━━━ DATA EXTRACT
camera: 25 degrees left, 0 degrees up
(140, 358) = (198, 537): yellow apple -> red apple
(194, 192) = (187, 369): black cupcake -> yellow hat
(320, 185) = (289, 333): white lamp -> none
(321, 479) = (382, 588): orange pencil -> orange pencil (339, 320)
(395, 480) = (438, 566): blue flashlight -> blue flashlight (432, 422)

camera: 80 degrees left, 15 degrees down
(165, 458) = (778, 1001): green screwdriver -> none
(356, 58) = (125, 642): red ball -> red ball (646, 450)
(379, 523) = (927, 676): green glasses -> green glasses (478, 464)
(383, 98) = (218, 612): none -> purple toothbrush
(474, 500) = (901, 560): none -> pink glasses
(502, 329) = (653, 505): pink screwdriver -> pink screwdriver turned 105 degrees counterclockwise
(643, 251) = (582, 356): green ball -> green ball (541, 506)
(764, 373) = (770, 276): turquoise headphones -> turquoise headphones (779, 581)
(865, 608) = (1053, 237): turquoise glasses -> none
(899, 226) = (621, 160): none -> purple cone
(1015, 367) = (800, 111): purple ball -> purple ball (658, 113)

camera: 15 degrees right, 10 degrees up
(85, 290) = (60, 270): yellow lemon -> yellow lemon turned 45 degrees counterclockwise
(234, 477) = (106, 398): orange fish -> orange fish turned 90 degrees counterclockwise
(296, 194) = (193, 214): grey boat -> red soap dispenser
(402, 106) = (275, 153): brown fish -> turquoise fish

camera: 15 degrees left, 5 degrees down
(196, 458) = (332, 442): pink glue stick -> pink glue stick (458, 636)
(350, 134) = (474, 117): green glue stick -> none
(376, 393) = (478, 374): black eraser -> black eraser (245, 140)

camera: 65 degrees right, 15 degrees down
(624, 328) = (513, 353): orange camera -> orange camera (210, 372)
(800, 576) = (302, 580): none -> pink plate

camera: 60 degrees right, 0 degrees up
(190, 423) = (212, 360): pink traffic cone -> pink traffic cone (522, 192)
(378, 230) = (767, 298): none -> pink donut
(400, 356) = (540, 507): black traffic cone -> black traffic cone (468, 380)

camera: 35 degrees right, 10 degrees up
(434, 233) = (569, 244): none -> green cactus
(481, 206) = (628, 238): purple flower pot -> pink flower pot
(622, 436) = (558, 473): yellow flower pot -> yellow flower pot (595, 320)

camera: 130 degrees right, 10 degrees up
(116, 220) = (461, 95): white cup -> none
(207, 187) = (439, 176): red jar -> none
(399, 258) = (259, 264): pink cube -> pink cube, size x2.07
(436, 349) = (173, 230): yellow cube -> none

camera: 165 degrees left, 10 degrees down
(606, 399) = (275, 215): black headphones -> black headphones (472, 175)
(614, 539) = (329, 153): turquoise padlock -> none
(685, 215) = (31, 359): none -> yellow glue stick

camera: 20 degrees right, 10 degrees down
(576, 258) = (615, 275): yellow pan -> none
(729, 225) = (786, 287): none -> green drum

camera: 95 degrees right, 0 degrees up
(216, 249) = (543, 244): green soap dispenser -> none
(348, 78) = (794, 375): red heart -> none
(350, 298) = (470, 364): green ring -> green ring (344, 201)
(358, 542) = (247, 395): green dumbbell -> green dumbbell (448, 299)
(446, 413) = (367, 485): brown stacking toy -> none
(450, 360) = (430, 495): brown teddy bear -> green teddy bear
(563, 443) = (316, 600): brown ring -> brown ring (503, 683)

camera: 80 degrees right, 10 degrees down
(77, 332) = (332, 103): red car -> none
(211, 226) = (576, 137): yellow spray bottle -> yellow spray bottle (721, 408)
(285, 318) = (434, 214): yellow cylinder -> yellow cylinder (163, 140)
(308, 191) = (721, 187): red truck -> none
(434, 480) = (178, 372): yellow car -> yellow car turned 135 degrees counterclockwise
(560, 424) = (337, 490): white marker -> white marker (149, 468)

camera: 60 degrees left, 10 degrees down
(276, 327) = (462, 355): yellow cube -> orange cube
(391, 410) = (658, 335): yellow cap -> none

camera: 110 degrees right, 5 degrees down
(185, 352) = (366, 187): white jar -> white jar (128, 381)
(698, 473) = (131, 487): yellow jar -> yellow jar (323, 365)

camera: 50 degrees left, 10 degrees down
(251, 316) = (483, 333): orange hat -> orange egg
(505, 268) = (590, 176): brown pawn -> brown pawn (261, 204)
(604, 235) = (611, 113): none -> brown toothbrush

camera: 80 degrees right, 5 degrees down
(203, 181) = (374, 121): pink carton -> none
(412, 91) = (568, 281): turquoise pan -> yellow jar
━━━━━━
→ PROBLEM STATEMENT
Beginning with the line that contains "(399, 258) = (259, 264): pink", set down every line through the end of the data without change.

→ SOLVED EXERCISE
(399, 258) = (259, 264): pink cube -> pink cube, size x2.07
(436, 349) = (173, 230): yellow cube -> none

camera: 165 degrees left, 10 degrees down
(606, 399) = (275, 215): black headphones -> black headphones (472, 175)
(614, 539) = (329, 153): turquoise padlock -> none
(685, 215) = (31, 359): none -> yellow glue stick

camera: 20 degrees right, 10 degrees down
(576, 258) = (615, 275): yellow pan -> none
(729, 225) = (786, 287): none -> green drum

camera: 95 degrees right, 0 degrees up
(216, 249) = (543, 244): green soap dispenser -> none
(348, 78) = (794, 375): red heart -> none
(350, 298) = (470, 364): green ring -> green ring (344, 201)
(358, 542) = (247, 395): green dumbbell -> green dumbbell (448, 299)
(446, 413) = (367, 485): brown stacking toy -> none
(450, 360) = (430, 495): brown teddy bear -> green teddy bear
(563, 443) = (316, 600): brown ring -> brown ring (503, 683)

camera: 80 degrees right, 10 degrees down
(77, 332) = (332, 103): red car -> none
(211, 226) = (576, 137): yellow spray bottle -> yellow spray bottle (721, 408)
(285, 318) = (434, 214): yellow cylinder -> yellow cylinder (163, 140)
(308, 191) = (721, 187): red truck -> none
(434, 480) = (178, 372): yellow car -> yellow car turned 135 degrees counterclockwise
(560, 424) = (337, 490): white marker -> white marker (149, 468)

camera: 60 degrees left, 10 degrees down
(276, 327) = (462, 355): yellow cube -> orange cube
(391, 410) = (658, 335): yellow cap -> none

camera: 110 degrees right, 5 degrees down
(185, 352) = (366, 187): white jar -> white jar (128, 381)
(698, 473) = (131, 487): yellow jar -> yellow jar (323, 365)

camera: 50 degrees left, 10 degrees down
(251, 316) = (483, 333): orange hat -> orange egg
(505, 268) = (590, 176): brown pawn -> brown pawn (261, 204)
(604, 235) = (611, 113): none -> brown toothbrush

camera: 80 degrees right, 5 degrees down
(203, 181) = (374, 121): pink carton -> none
(412, 91) = (568, 281): turquoise pan -> yellow jar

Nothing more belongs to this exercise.